Your assignment – Word for word, copy the data that follows and skip its pictures.

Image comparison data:
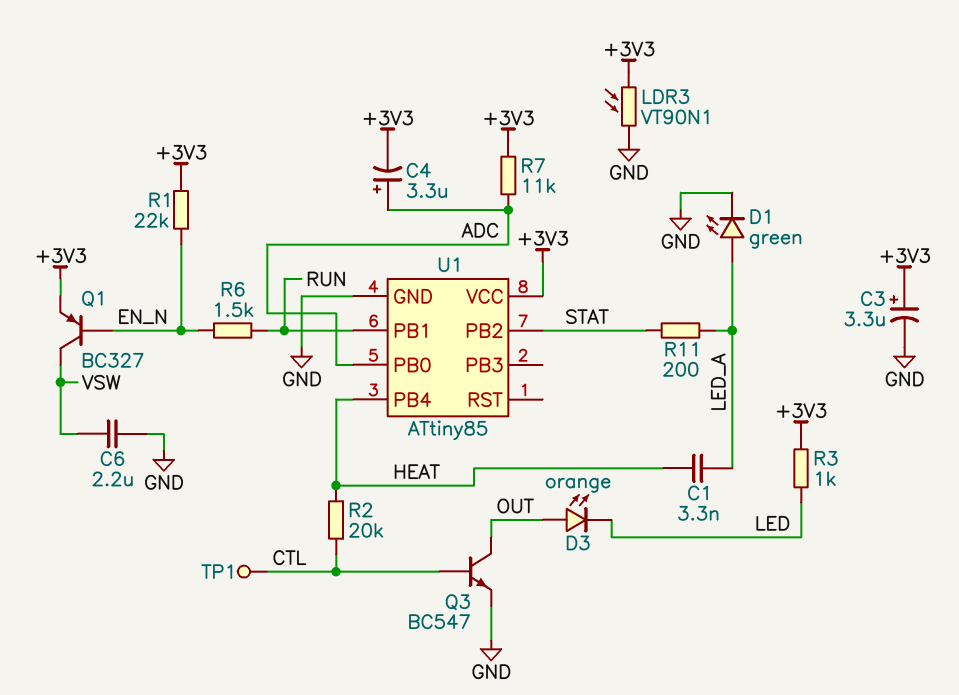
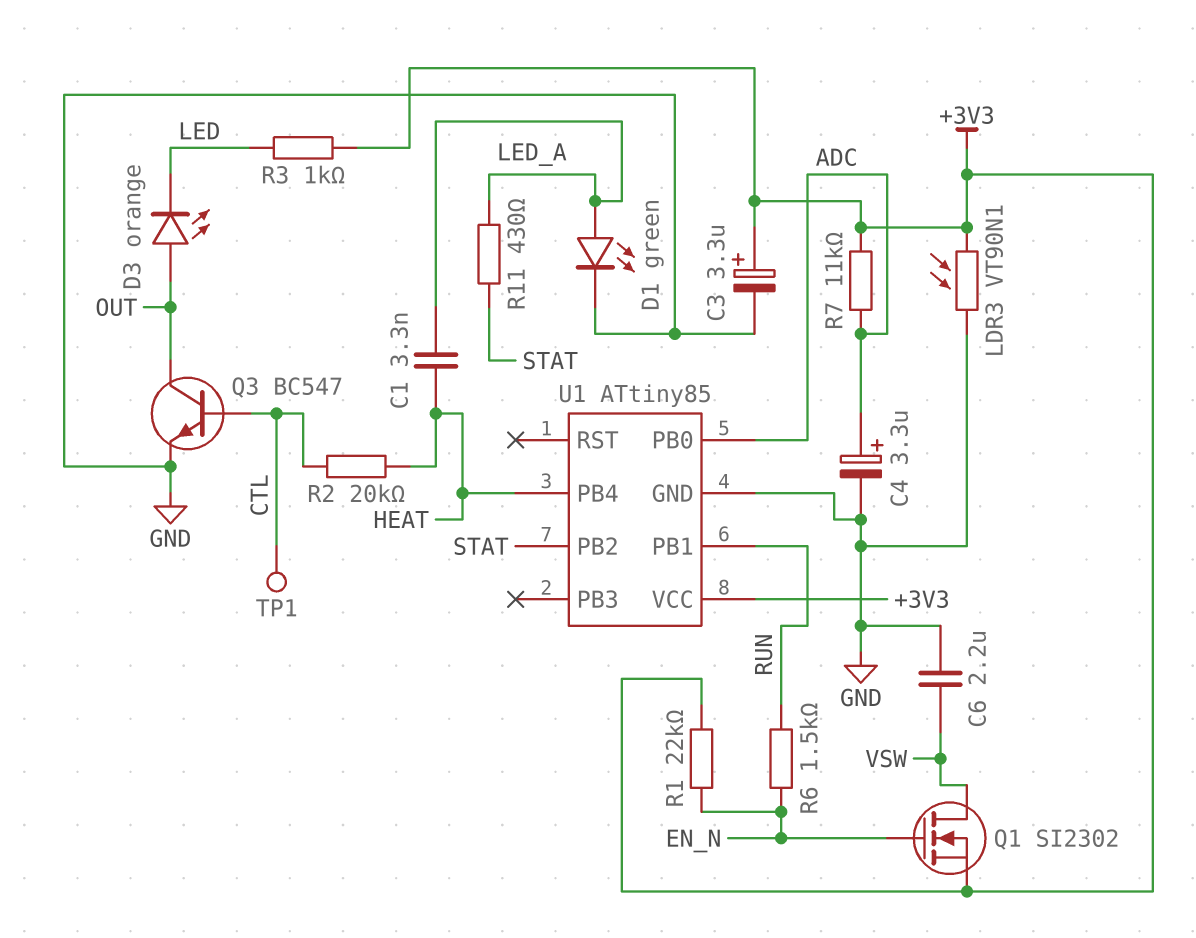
C4: 3.3uF (plus ADC, minus +3V3) -> 3.3uF (plus ADC, minus GND)
Q1: PNP BC327 (B EN_N, C VSW, E +3V3) -> NMOS SI2302 (G EN_N, D VSW, S +3V3)
R11: 200 (LED_A, STAT) -> 430 (LED_A, STAT)

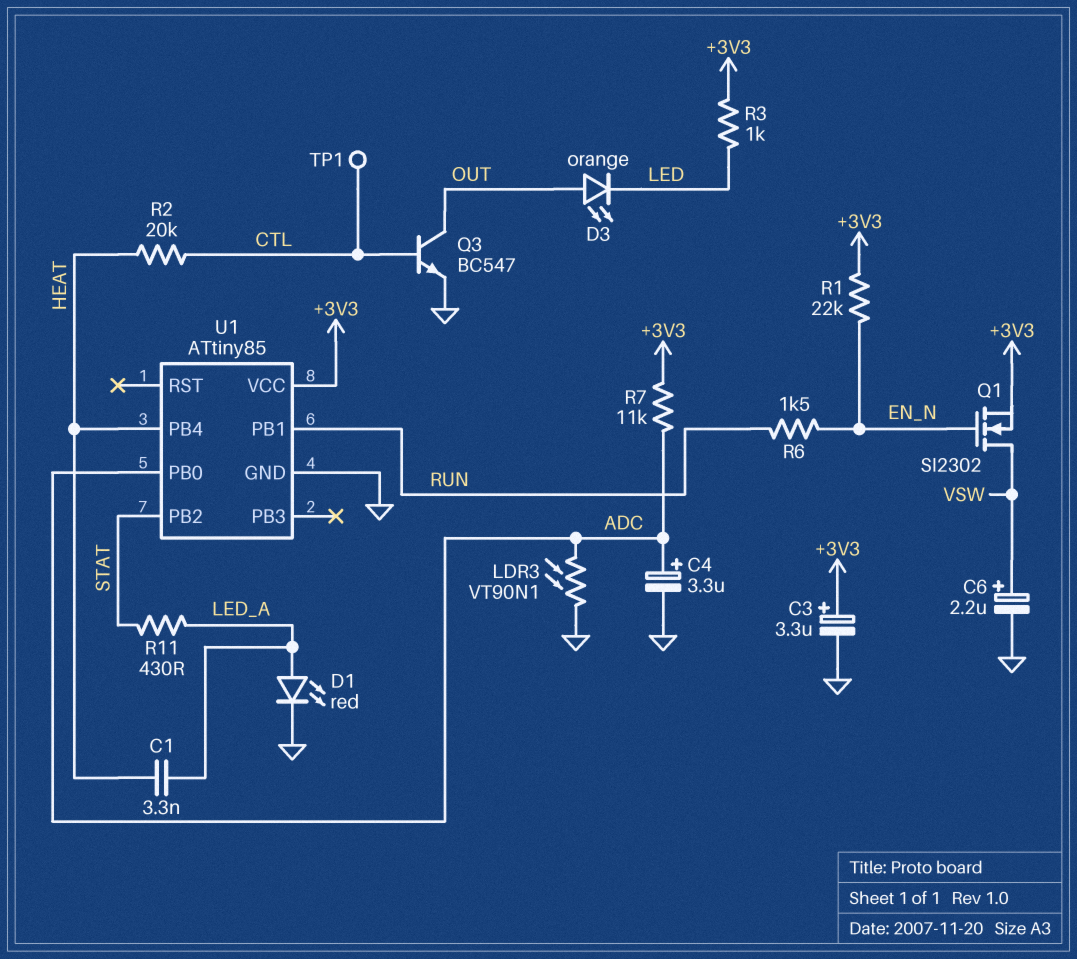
C6: 2.2uF (GND, VSW) -> 2.2uF (plus VSW, minus GND)
D1: LED green (A LED_A, K GND) -> LED red (A LED_A, K GND)
LDR3: VT90N1 (+3V3, GND) -> VT90N1 (ADC, GND)

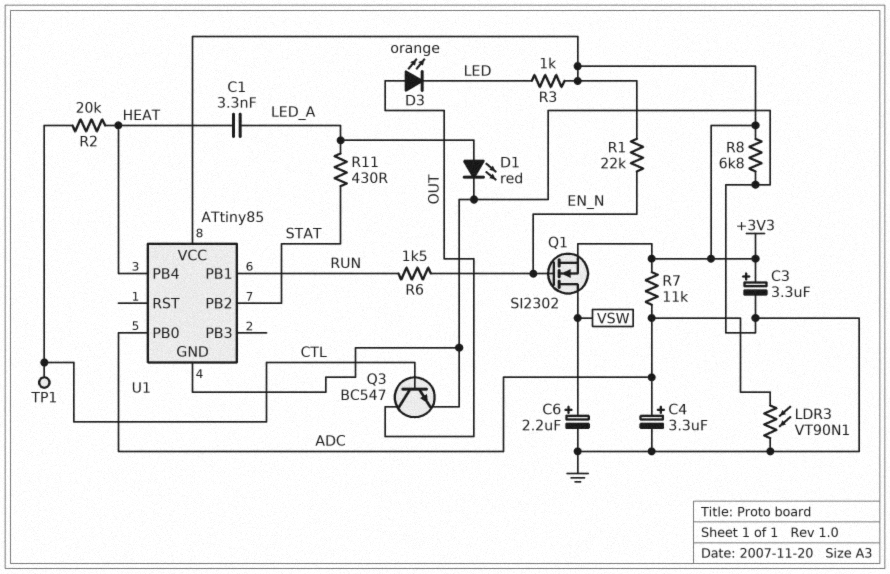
R8: none -> 6.8k (+3V3, GND)

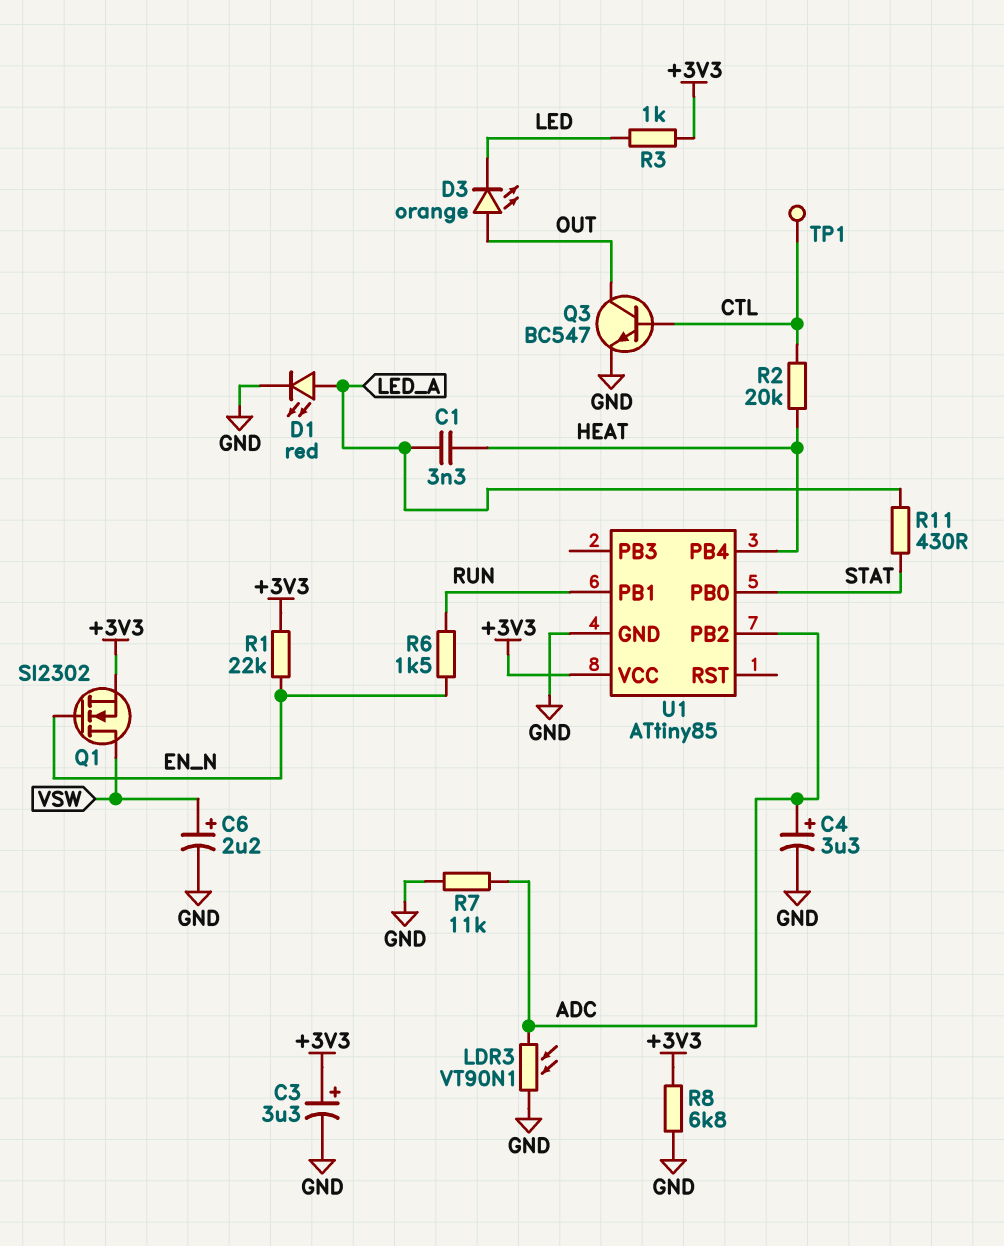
R7: 11k (+3V3, ADC) -> 11k (ADC, GND)
U1 pin PB0: ADC -> STAT
U1 pin PB2: STAT -> ADC

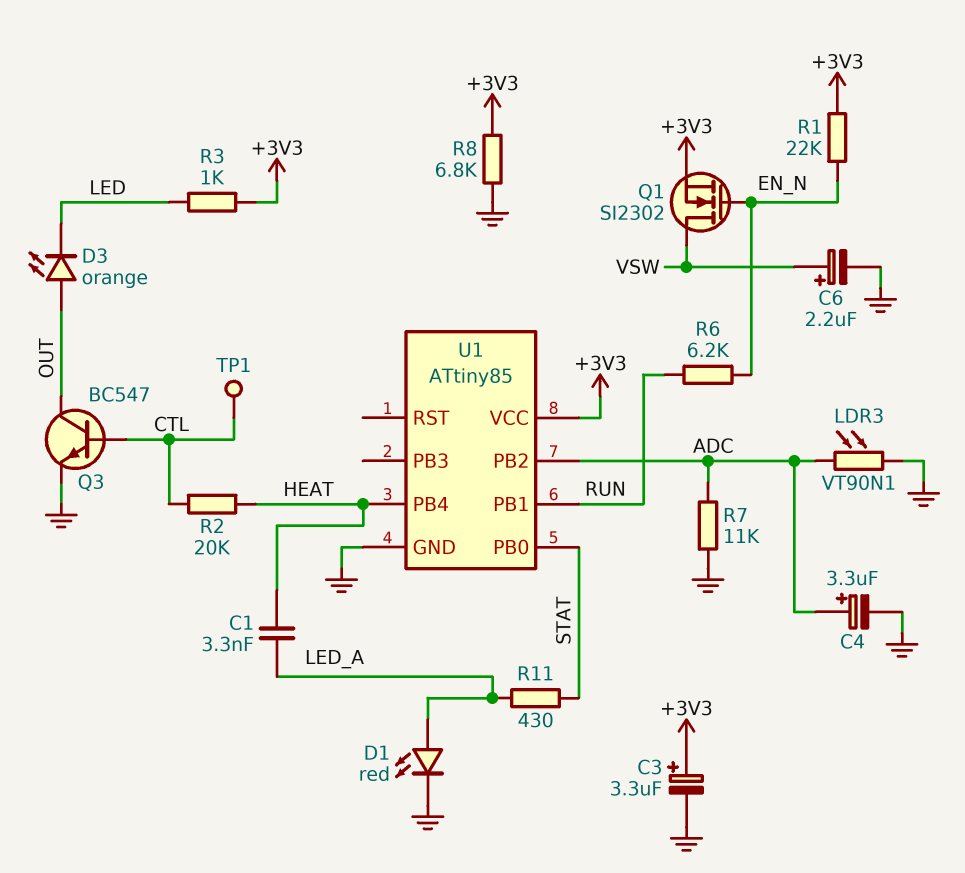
R6: 1.5k (EN_N, RUN) -> 6.2k (EN_N, RUN)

Answer below –
C4: 3.3uF (plus ADC, minus +3V3) -> 3.3uF (plus ADC, minus GND)
Q1: PNP BC327 (B EN_N, C VSW, E +3V3) -> NMOS SI2302 (G EN_N, D VSW, S +3V3)
R11: 200 (LED_A, STAT) -> 430 (LED_A, STAT)

C6: 2.2uF (GND, VSW) -> 2.2uF (plus VSW, minus GND)
D1: LED green (A LED_A, K GND) -> LED red (A LED_A, K GND)
LDR3: VT90N1 (+3V3, GND) -> VT90N1 (ADC, GND)

R8: none -> 6.8k (+3V3, GND)

R7: 11k (+3V3, ADC) -> 11k (ADC, GND)
U1 pin PB0: ADC -> STAT
U1 pin PB2: STAT -> ADC

R6: 1.5k (EN_N, RUN) -> 6.2k (EN_N, RUN)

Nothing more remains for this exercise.